#### [What the task asks]
An exact copy of all the data is needed, with every picture left out.

#### [Exercise input]
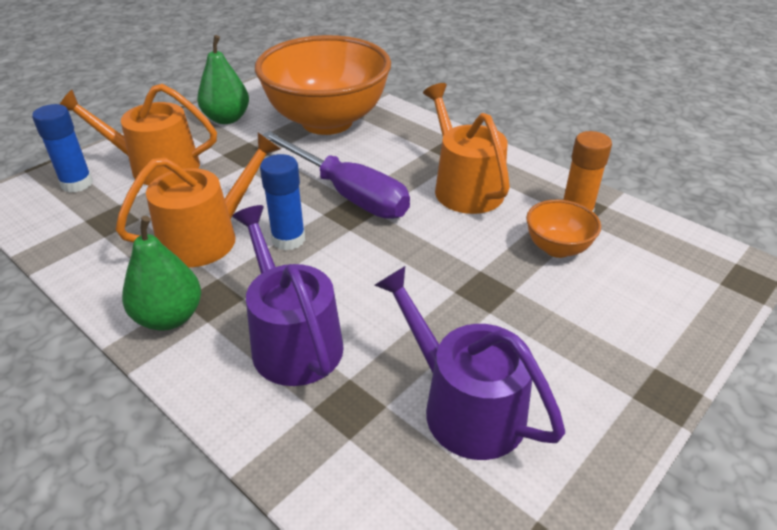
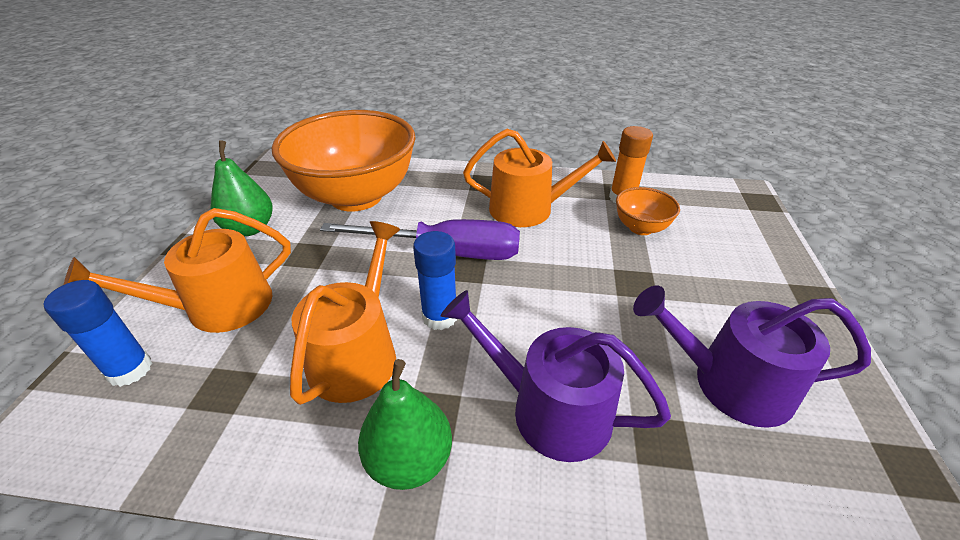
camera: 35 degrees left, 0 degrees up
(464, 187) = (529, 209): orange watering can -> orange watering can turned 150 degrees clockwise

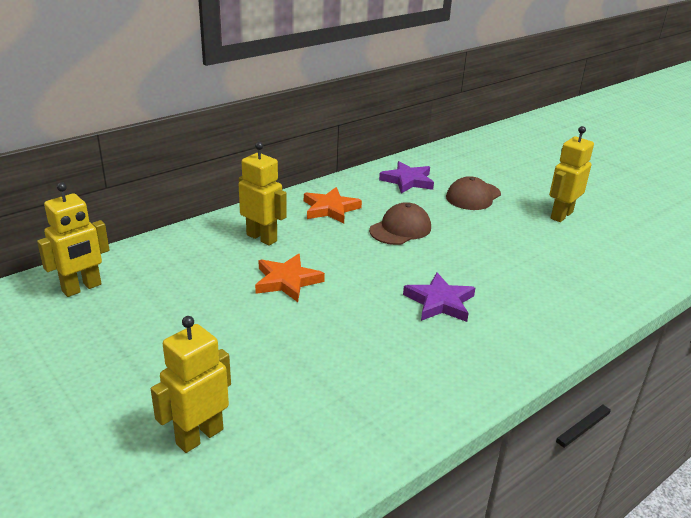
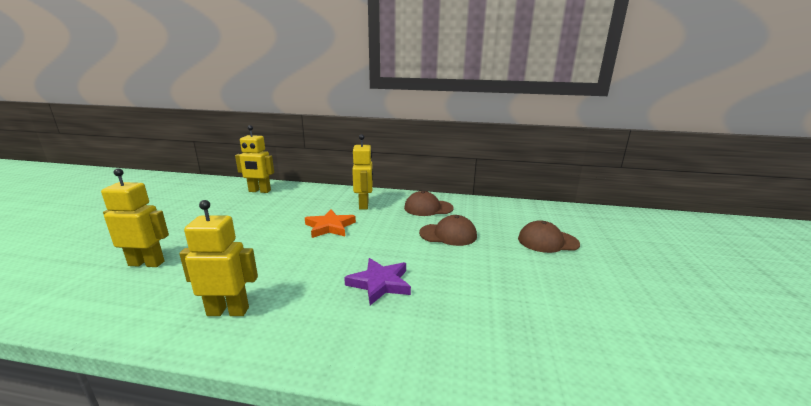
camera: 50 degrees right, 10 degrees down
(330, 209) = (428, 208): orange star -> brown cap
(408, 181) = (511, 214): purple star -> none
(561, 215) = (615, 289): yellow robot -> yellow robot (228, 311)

#### [Your solution]
camera: 35 degrees left, 0 degrees up
(464, 187) = (529, 209): orange watering can -> orange watering can turned 150 degrees clockwise

camera: 50 degrees right, 10 degrees down
(330, 209) = (428, 208): orange star -> brown cap
(408, 181) = (511, 214): purple star -> none
(561, 215) = (615, 289): yellow robot -> yellow robot (228, 311)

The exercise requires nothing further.